■ Your goal ■
Return all the lines below exactly. Any picture among them is omitted.

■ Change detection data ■
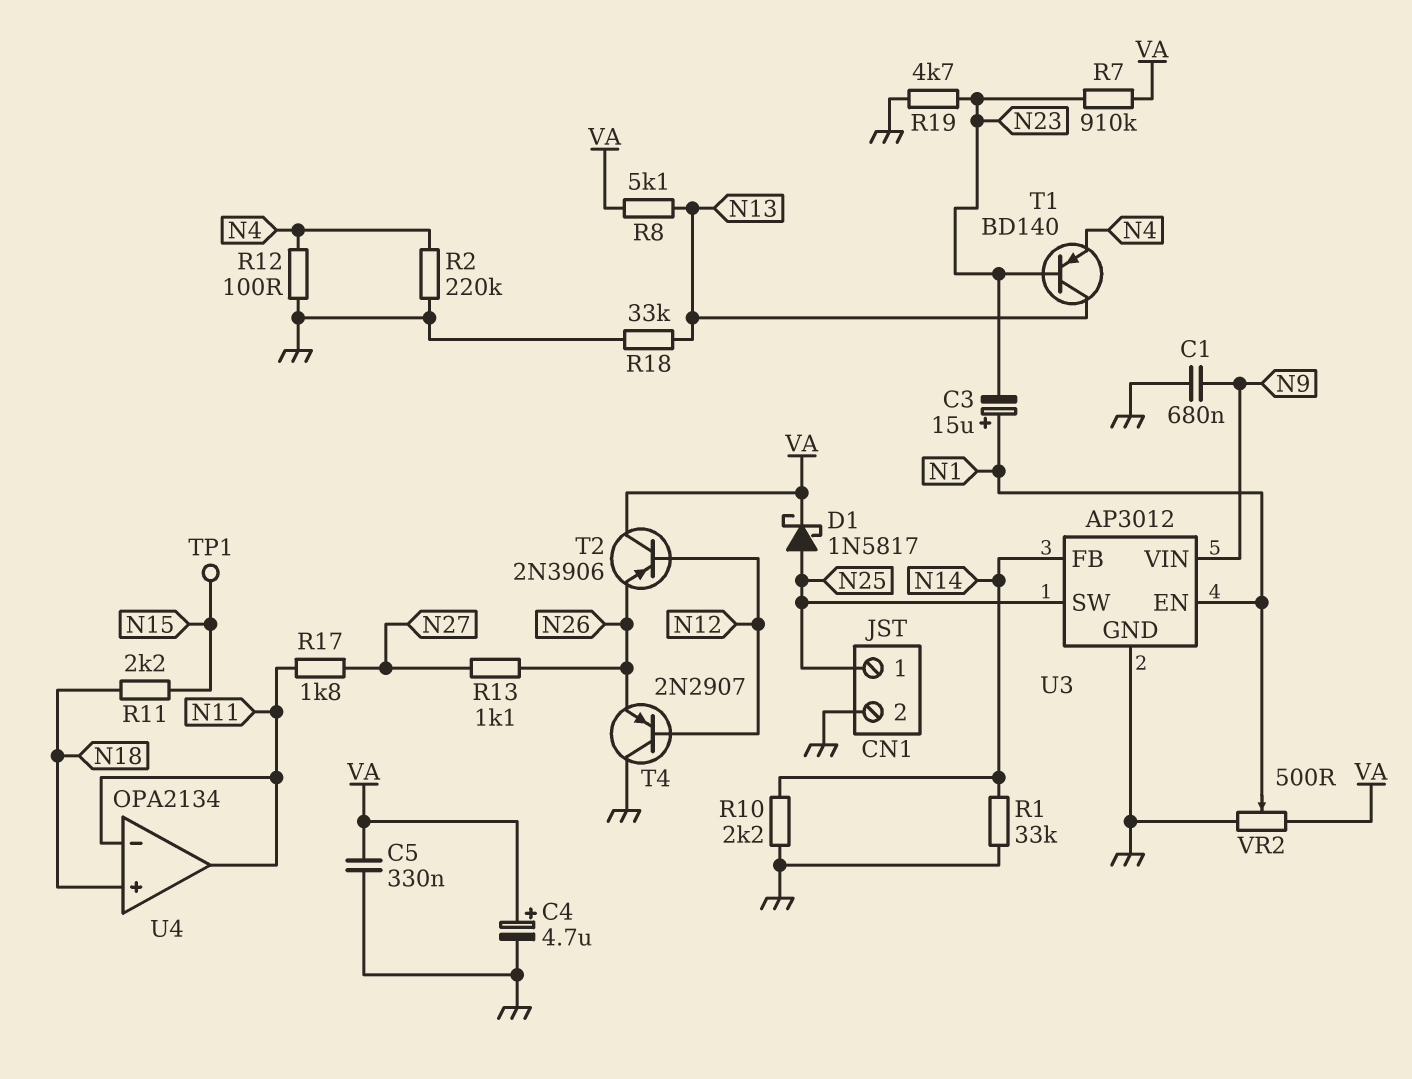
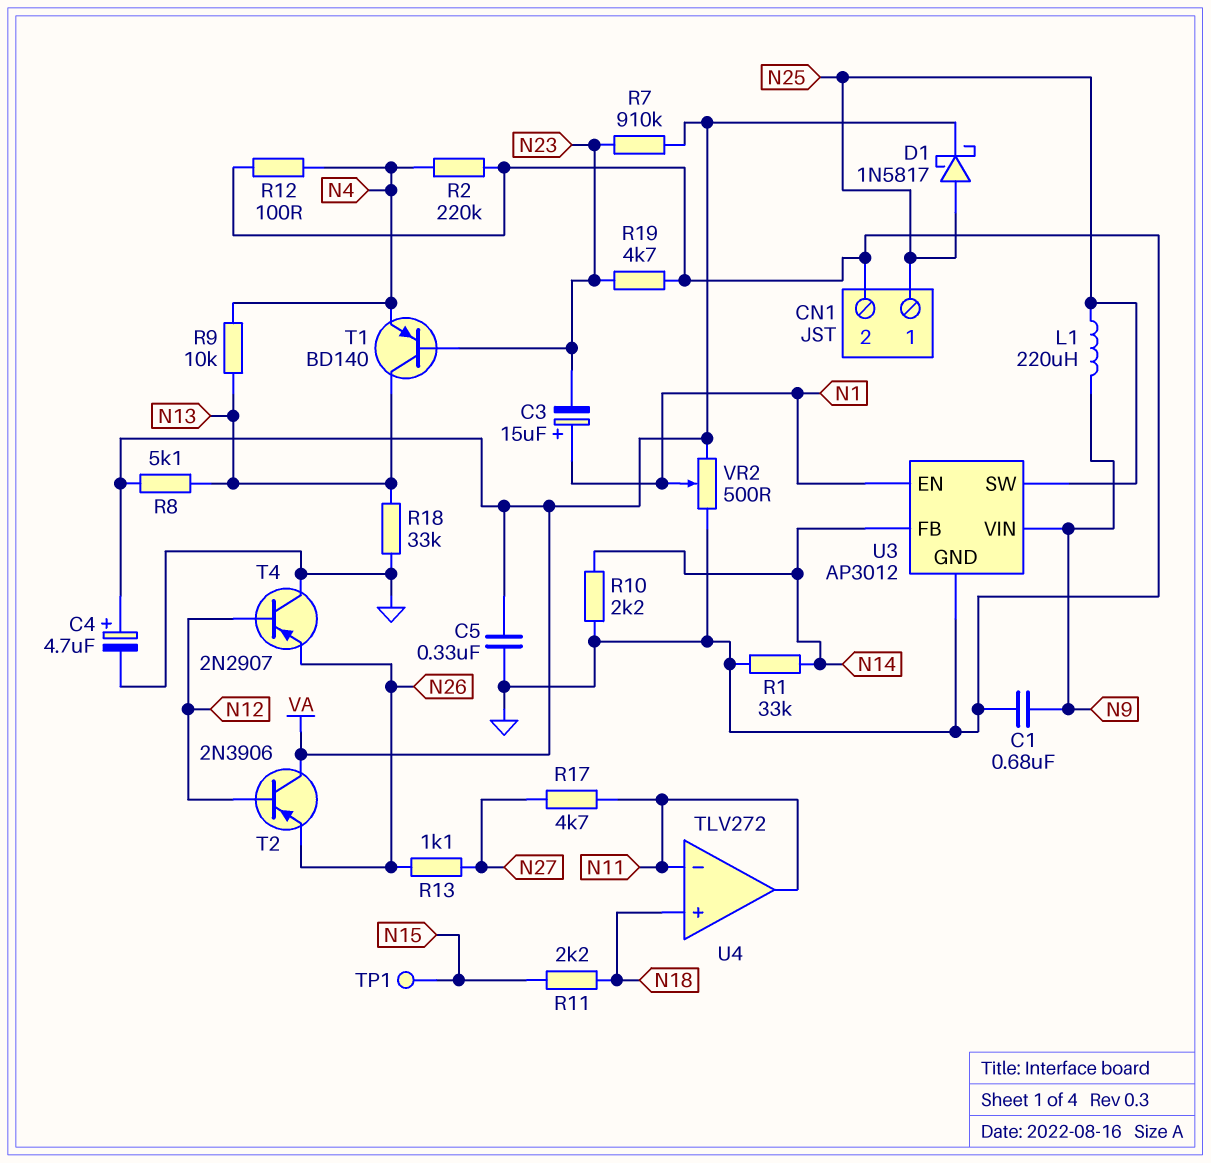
L1: none -> 220uH (N9, N25)
R9: none -> 10k (N4, N13)
R17: 1.8k (N11, N27) -> 4.7k (N11, N27)
U4: OPA2134 -> TLV272

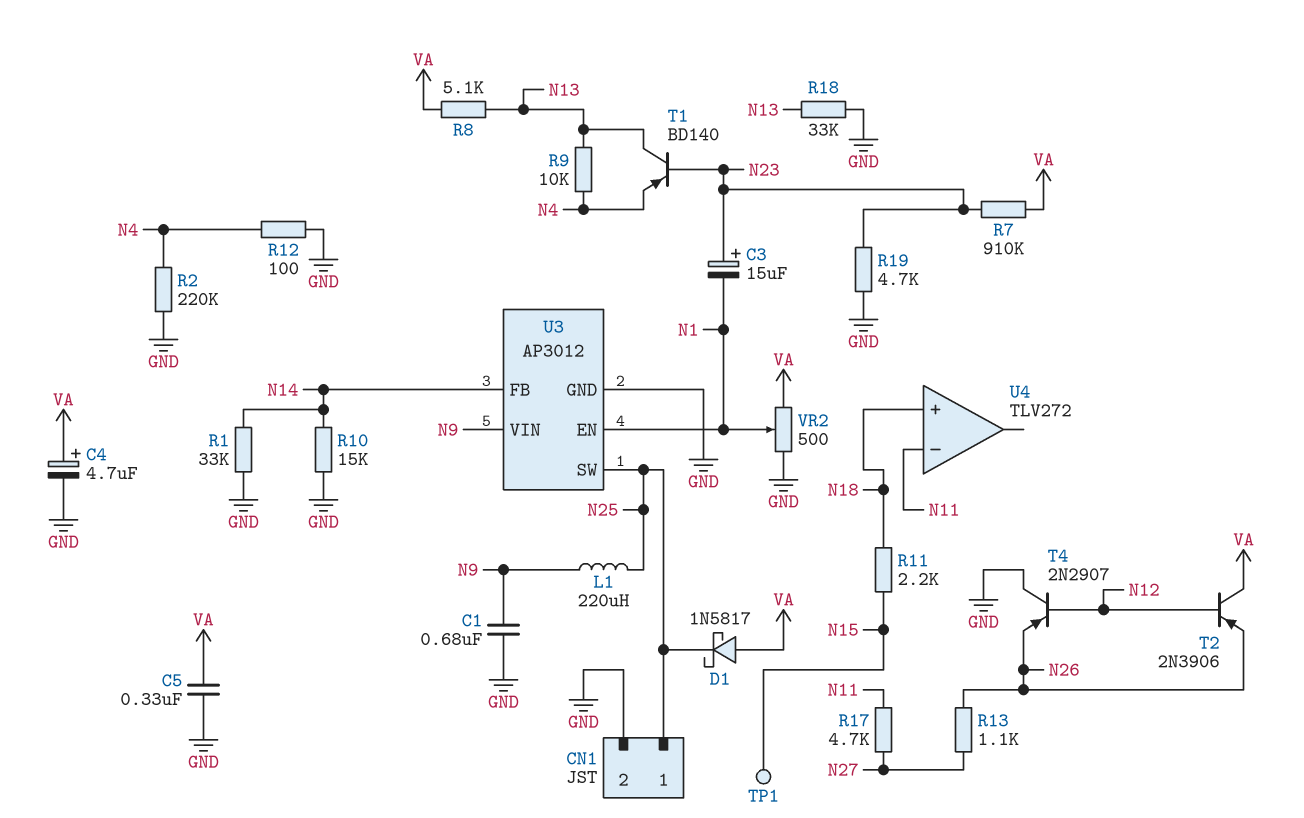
C3: 15uF (plus N1, minus N23) -> 15uF (plus N23, minus N1)
D1: schottky 1N5817 (A N25, K VA) -> schottky 1N5817 (A VA, K N25)
R10: 2.2k (GND, N14) -> 15k (GND, N14)
U4 pin out: N11 -> none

■ Expected output ■
L1: none -> 220uH (N9, N25)
R9: none -> 10k (N4, N13)
R17: 1.8k (N11, N27) -> 4.7k (N11, N27)
U4: OPA2134 -> TLV272

C3: 15uF (plus N1, minus N23) -> 15uF (plus N23, minus N1)
D1: schottky 1N5817 (A N25, K VA) -> schottky 1N5817 (A VA, K N25)
R10: 2.2k (GND, N14) -> 15k (GND, N14)
U4 pin out: N11 -> none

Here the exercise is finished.